# [THE TASK]
Below are some records. Return exactly their lines from the one containing "black arrow: (100, 37) -> (87, 38), turned 96" through the one containing "red arrow: (556, 671)", and drop the pictures.

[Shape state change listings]
* * * * *

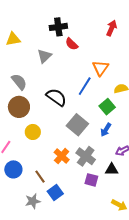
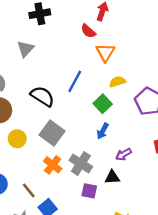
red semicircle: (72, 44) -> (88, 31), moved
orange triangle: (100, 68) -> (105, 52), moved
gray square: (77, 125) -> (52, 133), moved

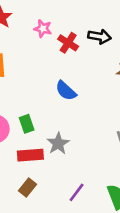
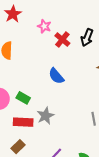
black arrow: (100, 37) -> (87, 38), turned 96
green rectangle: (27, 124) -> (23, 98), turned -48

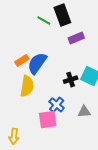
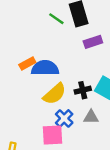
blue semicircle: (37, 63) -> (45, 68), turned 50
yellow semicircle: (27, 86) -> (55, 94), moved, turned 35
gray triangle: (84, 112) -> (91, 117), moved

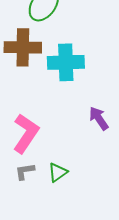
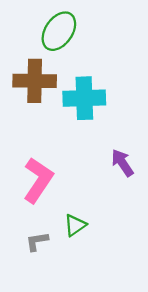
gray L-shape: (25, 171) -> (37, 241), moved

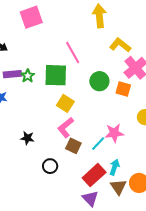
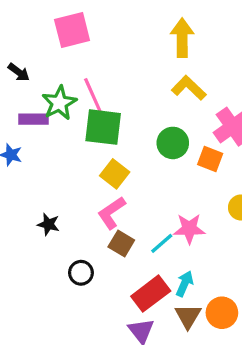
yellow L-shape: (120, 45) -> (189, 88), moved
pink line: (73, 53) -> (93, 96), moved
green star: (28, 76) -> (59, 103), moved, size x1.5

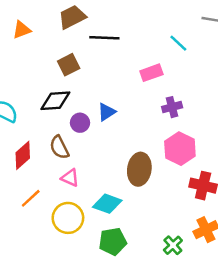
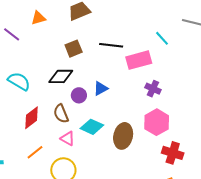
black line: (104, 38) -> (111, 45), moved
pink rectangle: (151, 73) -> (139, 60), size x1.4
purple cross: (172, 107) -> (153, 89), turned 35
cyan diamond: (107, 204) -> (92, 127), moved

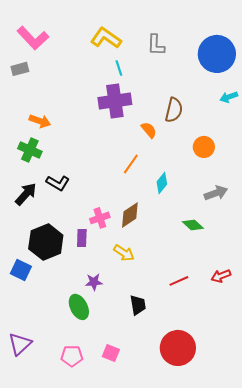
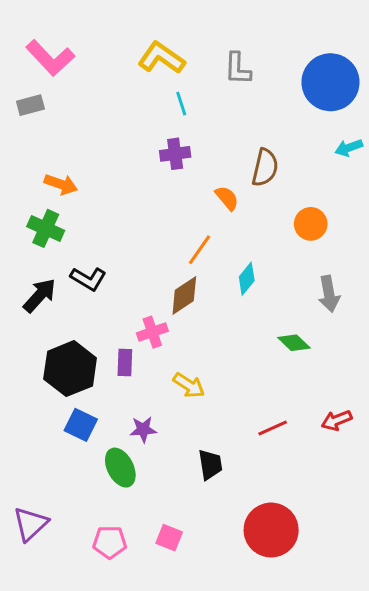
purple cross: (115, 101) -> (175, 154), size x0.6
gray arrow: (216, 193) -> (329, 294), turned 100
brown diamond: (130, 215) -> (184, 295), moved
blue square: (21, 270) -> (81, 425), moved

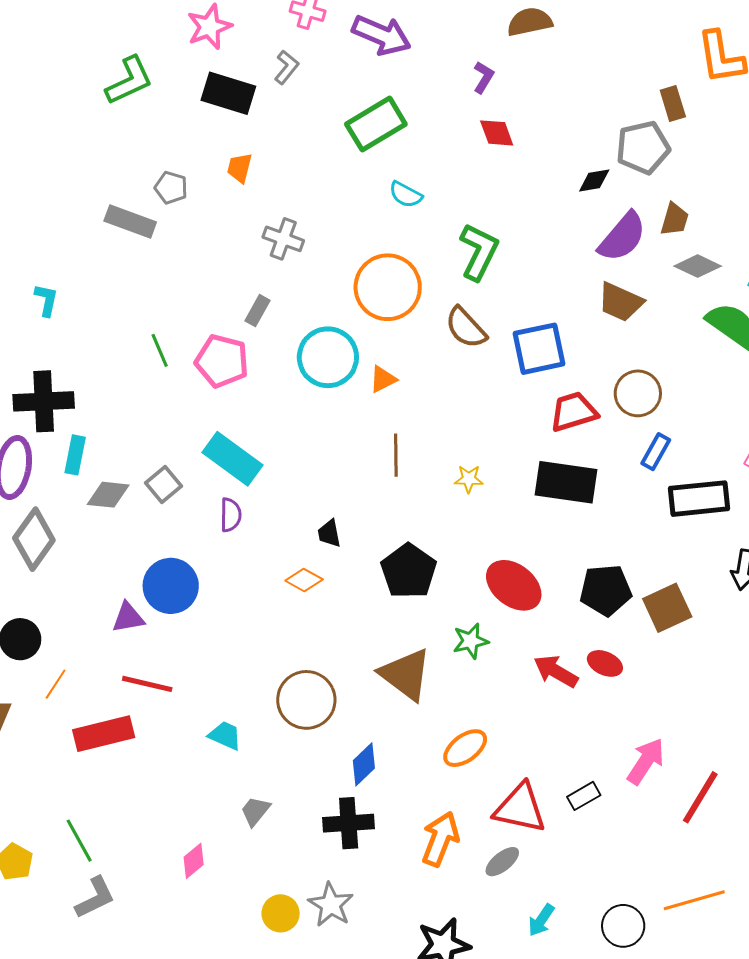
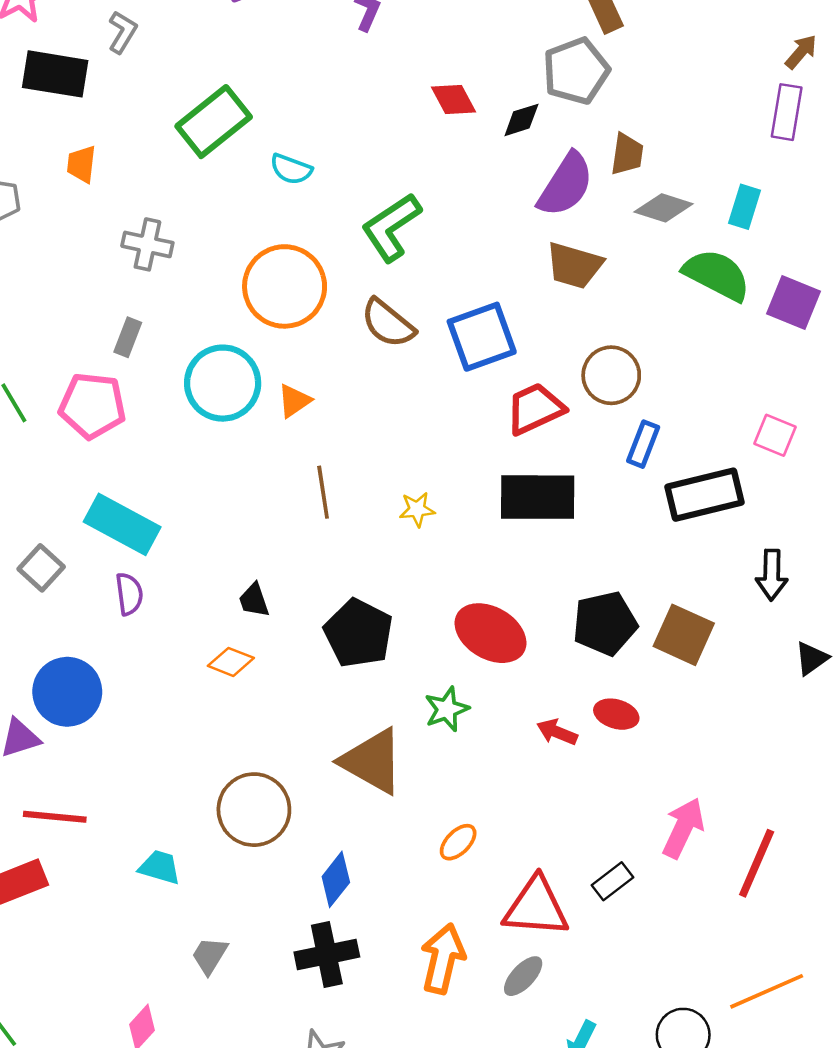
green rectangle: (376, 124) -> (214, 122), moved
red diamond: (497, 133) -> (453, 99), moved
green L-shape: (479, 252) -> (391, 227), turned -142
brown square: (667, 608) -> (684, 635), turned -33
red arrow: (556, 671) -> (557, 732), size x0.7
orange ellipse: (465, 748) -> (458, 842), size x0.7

* * * * *

# [ANSWER TO THE EXERCISE]
black arrow: (100, 37) -> (87, 38), turned 96
green rectangle: (27, 124) -> (23, 98), turned -48

blue semicircle: (37, 63) -> (45, 68), turned 50
yellow semicircle: (27, 86) -> (55, 94), moved, turned 35
gray triangle: (84, 112) -> (91, 117), moved

gray L-shape: (25, 171) -> (37, 241), moved

yellow L-shape: (120, 45) -> (189, 88), moved
pink line: (73, 53) -> (93, 96), moved
green star: (28, 76) -> (59, 103), moved, size x1.5

black line: (104, 38) -> (111, 45), moved
pink rectangle: (151, 73) -> (139, 60), size x1.4
purple cross: (172, 107) -> (153, 89), turned 35
cyan diamond: (107, 204) -> (92, 127), moved

purple cross: (115, 101) -> (175, 154), size x0.6
gray arrow: (216, 193) -> (329, 294), turned 100
brown diamond: (130, 215) -> (184, 295), moved
blue square: (21, 270) -> (81, 425), moved

green rectangle: (376, 124) -> (214, 122), moved
red diamond: (497, 133) -> (453, 99), moved
green L-shape: (479, 252) -> (391, 227), turned -142
brown square: (667, 608) -> (684, 635), turned -33
red arrow: (556, 671) -> (557, 732), size x0.7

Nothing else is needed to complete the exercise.